ACTIVITY = Locate the line that contains "C2: 39pF (N21, N26) -> 39pF (GND, N21)" in the entries below, then repeat it and every following line through the line that contains "V1: AC 230V", exactly, and no others.

AVAILABLE RECORDS =
▼

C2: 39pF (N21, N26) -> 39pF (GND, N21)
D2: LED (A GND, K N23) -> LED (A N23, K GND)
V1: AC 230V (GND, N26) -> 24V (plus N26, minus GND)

▲
▼

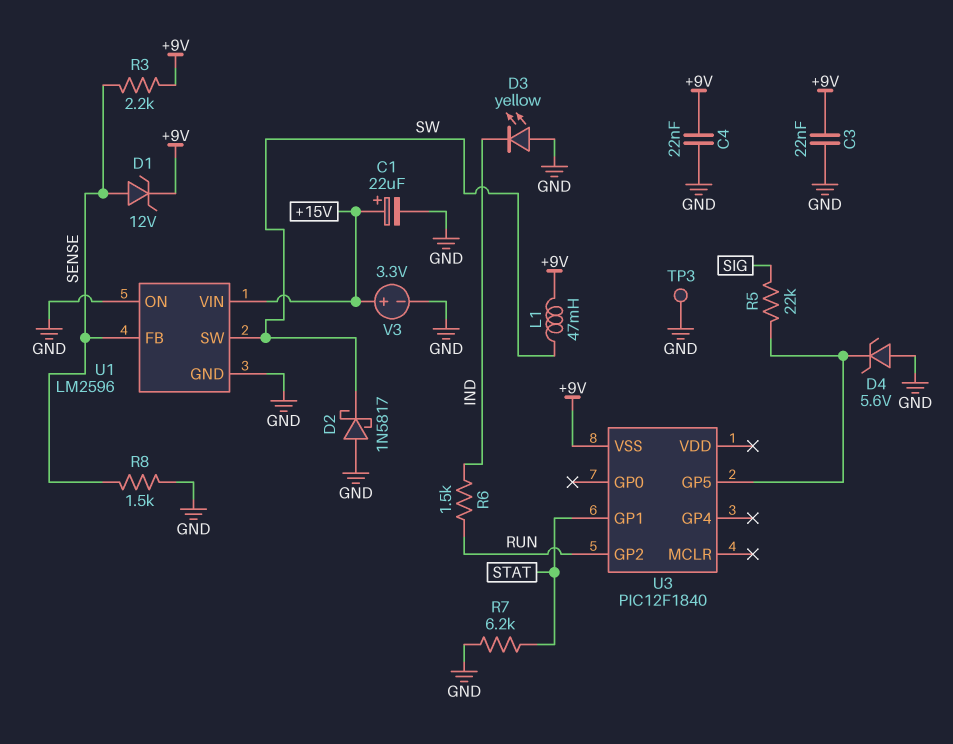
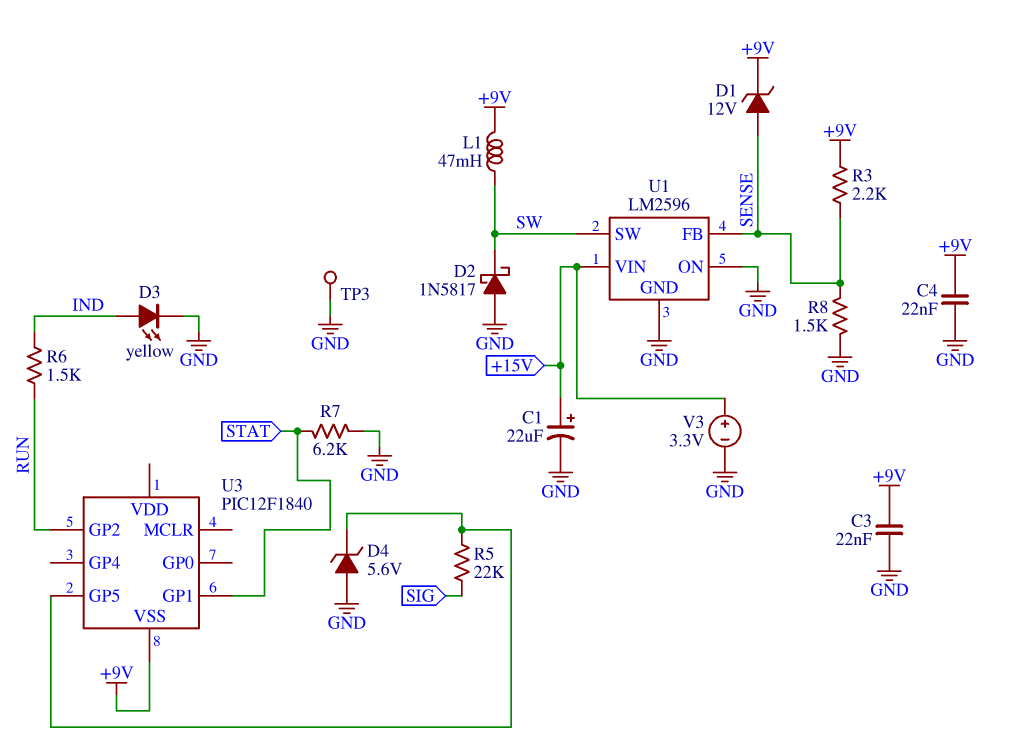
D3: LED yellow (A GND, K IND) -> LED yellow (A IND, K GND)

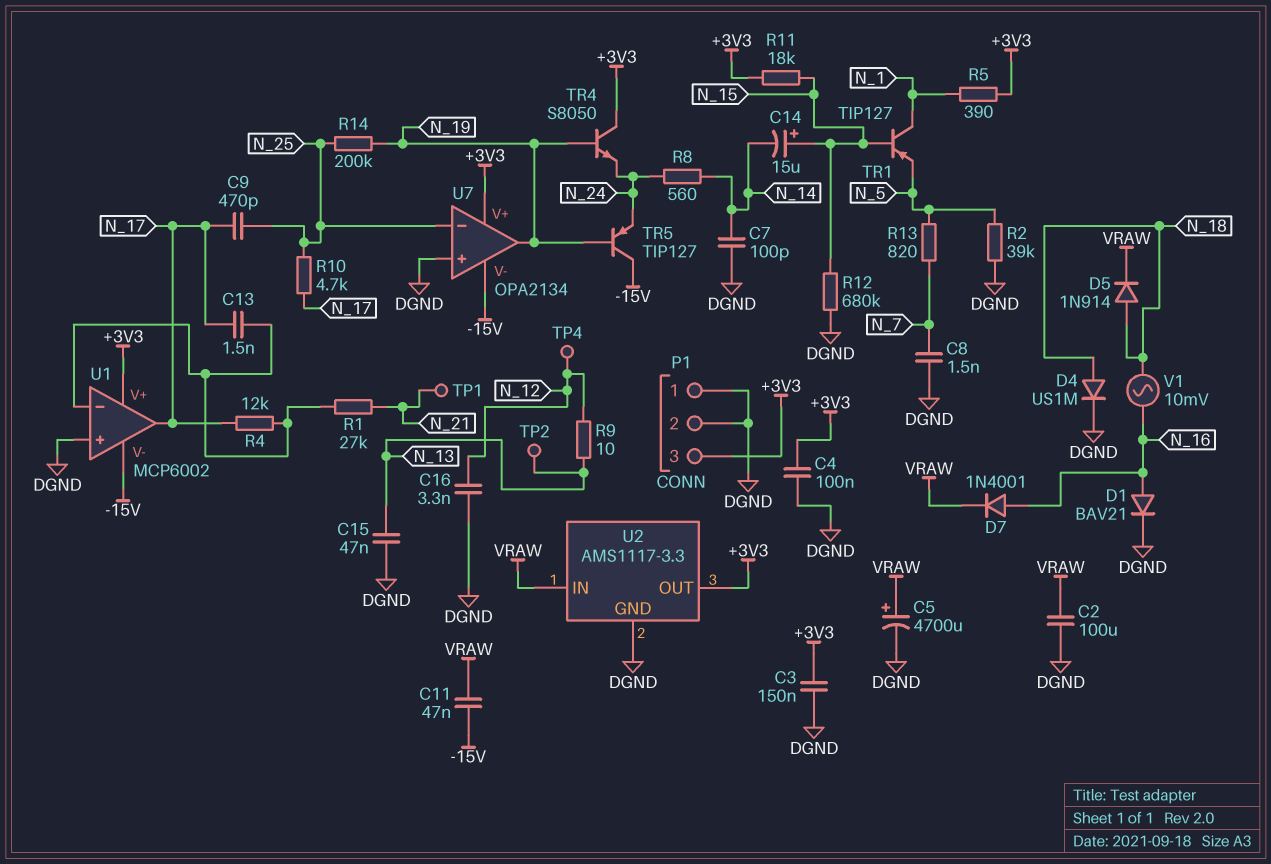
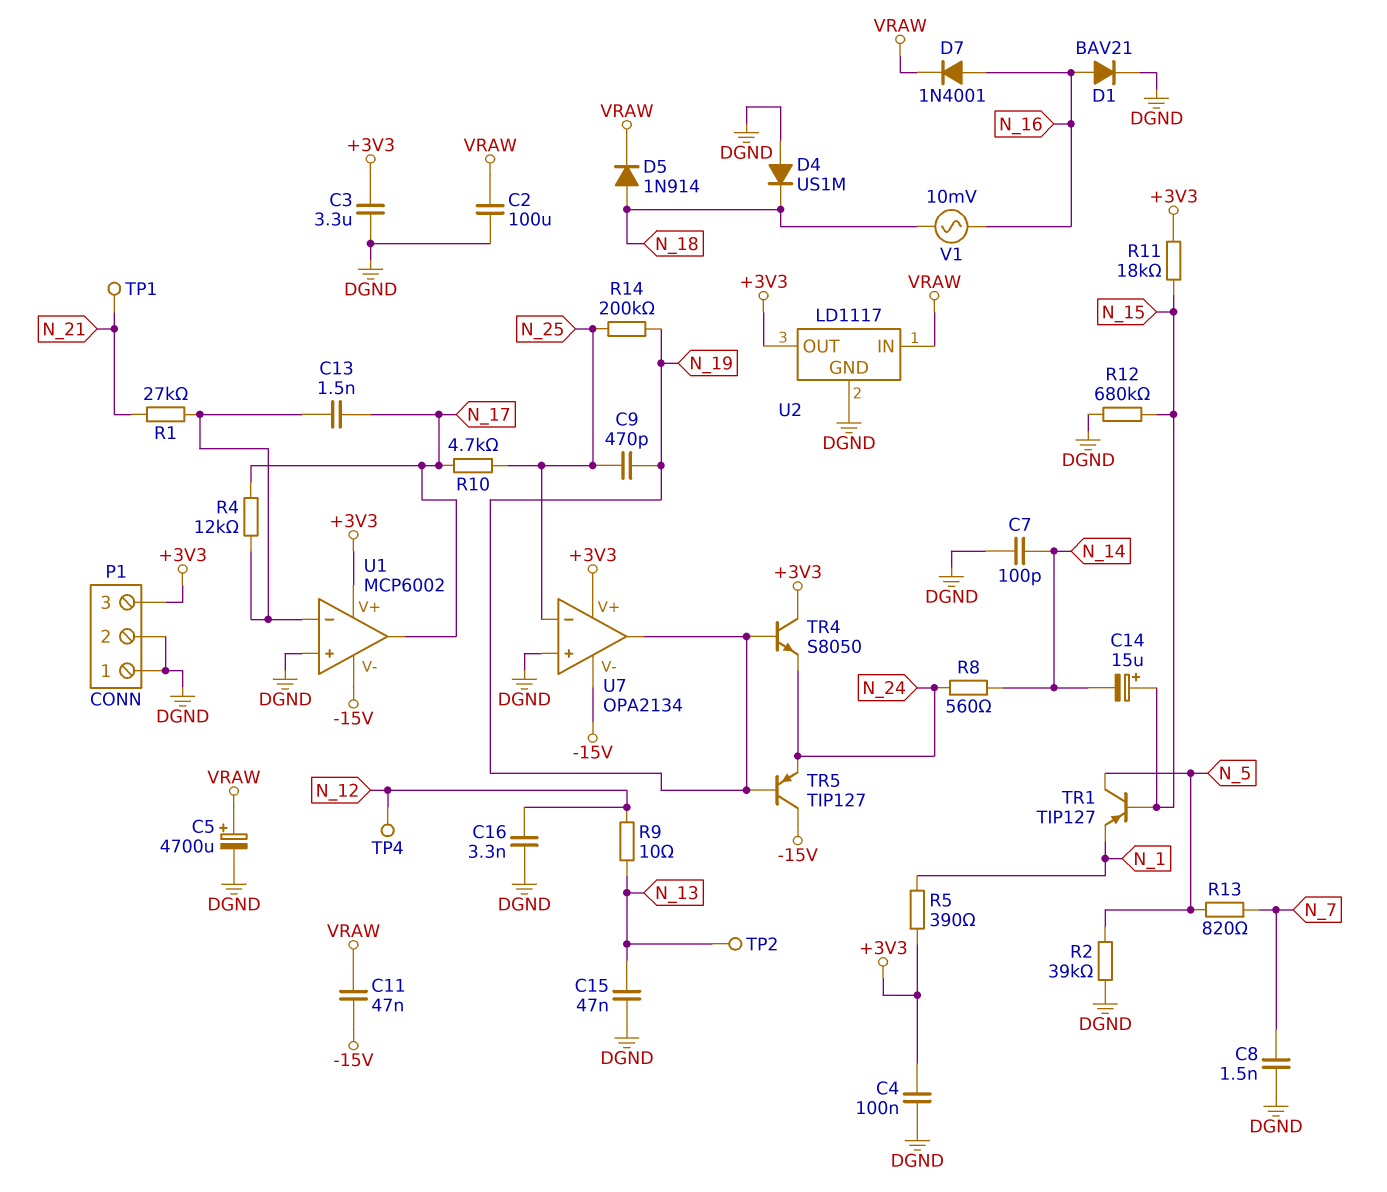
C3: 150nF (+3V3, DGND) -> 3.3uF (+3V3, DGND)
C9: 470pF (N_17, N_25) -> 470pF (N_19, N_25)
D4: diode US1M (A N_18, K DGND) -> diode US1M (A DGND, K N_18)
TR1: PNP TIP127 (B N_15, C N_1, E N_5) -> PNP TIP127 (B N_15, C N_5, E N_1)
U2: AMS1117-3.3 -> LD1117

▲

WRITTEN ANSWER =
C2: 39pF (N21, N26) -> 39pF (GND, N21)
D2: LED (A GND, K N23) -> LED (A N23, K GND)
V1: AC 230V (GND, N26) -> 24V (plus N26, minus GND)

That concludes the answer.